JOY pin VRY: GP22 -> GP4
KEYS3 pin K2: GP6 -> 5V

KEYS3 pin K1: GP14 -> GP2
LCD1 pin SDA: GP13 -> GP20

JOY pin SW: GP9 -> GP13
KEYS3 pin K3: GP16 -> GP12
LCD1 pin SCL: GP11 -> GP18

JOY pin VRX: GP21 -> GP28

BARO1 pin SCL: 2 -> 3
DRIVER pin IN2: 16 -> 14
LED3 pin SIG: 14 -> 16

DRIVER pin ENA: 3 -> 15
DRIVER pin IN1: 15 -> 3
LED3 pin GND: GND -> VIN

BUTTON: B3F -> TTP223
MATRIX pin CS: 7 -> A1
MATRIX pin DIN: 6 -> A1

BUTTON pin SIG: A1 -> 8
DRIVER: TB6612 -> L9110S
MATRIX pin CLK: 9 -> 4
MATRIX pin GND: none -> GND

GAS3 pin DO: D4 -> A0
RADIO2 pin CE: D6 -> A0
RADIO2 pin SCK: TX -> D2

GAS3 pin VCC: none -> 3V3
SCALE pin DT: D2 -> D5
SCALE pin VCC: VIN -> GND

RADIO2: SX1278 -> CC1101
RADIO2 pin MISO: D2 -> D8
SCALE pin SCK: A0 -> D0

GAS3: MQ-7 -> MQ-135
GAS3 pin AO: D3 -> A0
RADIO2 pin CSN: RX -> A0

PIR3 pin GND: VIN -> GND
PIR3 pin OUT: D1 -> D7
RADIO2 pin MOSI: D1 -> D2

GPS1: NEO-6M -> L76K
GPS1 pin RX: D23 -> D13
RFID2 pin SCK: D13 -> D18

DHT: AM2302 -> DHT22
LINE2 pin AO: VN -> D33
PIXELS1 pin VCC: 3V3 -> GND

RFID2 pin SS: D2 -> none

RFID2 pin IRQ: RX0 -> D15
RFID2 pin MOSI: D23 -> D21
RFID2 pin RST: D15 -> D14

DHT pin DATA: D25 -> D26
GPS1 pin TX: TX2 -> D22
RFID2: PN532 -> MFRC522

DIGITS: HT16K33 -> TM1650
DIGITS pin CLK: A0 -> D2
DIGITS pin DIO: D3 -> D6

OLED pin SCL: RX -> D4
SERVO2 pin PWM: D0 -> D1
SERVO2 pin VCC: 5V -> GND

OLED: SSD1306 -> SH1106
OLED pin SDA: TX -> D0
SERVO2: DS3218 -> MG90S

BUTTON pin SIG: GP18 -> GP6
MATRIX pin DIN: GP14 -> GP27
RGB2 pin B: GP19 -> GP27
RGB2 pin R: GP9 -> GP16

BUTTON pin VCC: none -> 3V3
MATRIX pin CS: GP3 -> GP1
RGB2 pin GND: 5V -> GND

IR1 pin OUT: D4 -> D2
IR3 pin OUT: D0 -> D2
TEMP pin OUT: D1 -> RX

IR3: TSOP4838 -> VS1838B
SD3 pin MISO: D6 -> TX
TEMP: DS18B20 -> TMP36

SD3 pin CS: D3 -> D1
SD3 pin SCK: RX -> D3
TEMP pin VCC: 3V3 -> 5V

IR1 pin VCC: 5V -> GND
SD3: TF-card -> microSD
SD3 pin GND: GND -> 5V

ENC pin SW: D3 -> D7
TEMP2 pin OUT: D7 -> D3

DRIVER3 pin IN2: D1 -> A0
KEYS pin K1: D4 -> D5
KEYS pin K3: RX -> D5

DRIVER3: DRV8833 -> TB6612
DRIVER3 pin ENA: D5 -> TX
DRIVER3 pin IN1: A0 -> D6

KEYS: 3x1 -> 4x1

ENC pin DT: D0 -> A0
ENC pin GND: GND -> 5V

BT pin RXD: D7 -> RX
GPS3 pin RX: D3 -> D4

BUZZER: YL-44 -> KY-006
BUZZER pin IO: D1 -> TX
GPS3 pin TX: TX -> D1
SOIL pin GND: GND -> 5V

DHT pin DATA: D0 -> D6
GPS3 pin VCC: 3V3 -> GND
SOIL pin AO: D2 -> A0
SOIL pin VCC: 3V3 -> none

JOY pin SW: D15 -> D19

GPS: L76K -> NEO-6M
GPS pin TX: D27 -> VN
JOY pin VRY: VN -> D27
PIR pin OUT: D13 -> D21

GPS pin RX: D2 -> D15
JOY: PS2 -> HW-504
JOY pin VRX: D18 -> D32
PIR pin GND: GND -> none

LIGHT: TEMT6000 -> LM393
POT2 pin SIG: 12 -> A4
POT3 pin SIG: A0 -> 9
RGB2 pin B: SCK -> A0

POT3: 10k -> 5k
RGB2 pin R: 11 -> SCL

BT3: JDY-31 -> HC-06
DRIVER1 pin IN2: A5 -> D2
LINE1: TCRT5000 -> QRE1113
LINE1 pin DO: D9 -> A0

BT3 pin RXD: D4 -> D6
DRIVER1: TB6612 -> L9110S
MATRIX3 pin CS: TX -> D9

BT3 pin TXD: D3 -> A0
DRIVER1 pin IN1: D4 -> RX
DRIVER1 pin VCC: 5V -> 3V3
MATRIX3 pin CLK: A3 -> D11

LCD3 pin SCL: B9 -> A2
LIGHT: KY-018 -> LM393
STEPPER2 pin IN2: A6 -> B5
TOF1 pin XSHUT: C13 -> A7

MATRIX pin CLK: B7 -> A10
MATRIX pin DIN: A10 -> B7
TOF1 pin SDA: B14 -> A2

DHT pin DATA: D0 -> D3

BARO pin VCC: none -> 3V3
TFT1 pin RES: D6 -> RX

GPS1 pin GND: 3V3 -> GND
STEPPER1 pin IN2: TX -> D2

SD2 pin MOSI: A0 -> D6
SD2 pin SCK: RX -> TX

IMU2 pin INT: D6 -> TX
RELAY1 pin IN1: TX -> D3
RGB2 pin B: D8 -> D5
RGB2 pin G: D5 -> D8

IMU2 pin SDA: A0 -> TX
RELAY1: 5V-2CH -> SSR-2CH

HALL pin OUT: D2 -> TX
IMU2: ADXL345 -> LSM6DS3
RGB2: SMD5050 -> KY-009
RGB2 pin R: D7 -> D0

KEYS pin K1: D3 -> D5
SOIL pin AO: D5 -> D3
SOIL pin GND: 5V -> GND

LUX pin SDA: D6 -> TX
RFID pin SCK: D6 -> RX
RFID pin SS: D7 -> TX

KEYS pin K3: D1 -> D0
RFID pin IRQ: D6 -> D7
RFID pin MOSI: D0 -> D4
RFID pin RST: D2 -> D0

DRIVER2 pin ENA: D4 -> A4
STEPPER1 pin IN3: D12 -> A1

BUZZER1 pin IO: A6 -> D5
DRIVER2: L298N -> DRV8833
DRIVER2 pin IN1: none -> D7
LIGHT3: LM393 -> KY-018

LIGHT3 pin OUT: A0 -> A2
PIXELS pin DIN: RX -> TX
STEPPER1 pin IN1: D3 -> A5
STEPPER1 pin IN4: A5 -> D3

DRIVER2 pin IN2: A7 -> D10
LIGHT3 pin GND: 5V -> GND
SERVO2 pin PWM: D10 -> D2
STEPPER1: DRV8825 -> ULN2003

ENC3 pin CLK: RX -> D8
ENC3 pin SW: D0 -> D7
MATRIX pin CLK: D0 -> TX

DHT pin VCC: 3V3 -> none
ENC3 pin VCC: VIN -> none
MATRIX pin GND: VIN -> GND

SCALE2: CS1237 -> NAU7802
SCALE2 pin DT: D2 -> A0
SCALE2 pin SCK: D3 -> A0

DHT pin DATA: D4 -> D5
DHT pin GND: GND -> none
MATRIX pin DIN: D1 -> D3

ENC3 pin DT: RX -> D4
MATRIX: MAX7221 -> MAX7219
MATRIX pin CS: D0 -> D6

◇ ◇ ◇ ◇ ◇

WORK ITEM
Return, word for word, the lines of the data above from the line with "DIGITS pin CLK: A0 -> D2" through the line with "GPS3 pin RX: D3 -> D4", inclusive.

TASK RESULT
DIGITS pin CLK: A0 -> D2
DIGITS pin DIO: D3 -> D6

OLED pin SCL: RX -> D4
SERVO2 pin PWM: D0 -> D1
SERVO2 pin VCC: 5V -> GND

OLED: SSD1306 -> SH1106
OLED pin SDA: TX -> D0
SERVO2: DS3218 -> MG90S

BUTTON pin SIG: GP18 -> GP6
MATRIX pin DIN: GP14 -> GP27
RGB2 pin B: GP19 -> GP27
RGB2 pin R: GP9 -> GP16

BUTTON pin VCC: none -> 3V3
MATRIX pin CS: GP3 -> GP1
RGB2 pin GND: 5V -> GND

IR1 pin OUT: D4 -> D2
IR3 pin OUT: D0 -> D2
TEMP pin OUT: D1 -> RX

IR3: TSOP4838 -> VS1838B
SD3 pin MISO: D6 -> TX
TEMP: DS18B20 -> TMP36

SD3 pin CS: D3 -> D1
SD3 pin SCK: RX -> D3
TEMP pin VCC: 3V3 -> 5V

IR1 pin VCC: 5V -> GND
SD3: TF-card -> microSD
SD3 pin GND: GND -> 5V

ENC pin SW: D3 -> D7
TEMP2 pin OUT: D7 -> D3

DRIVER3 pin IN2: D1 -> A0
KEYS pin K1: D4 -> D5
KEYS pin K3: RX -> D5

DRIVER3: DRV8833 -> TB6612
DRIVER3 pin ENA: D5 -> TX
DRIVER3 pin IN1: A0 -> D6

KEYS: 3x1 -> 4x1

ENC pin DT: D0 -> A0
ENC pin GND: GND -> 5V

BT pin RXD: D7 -> RX
GPS3 pin RX: D3 -> D4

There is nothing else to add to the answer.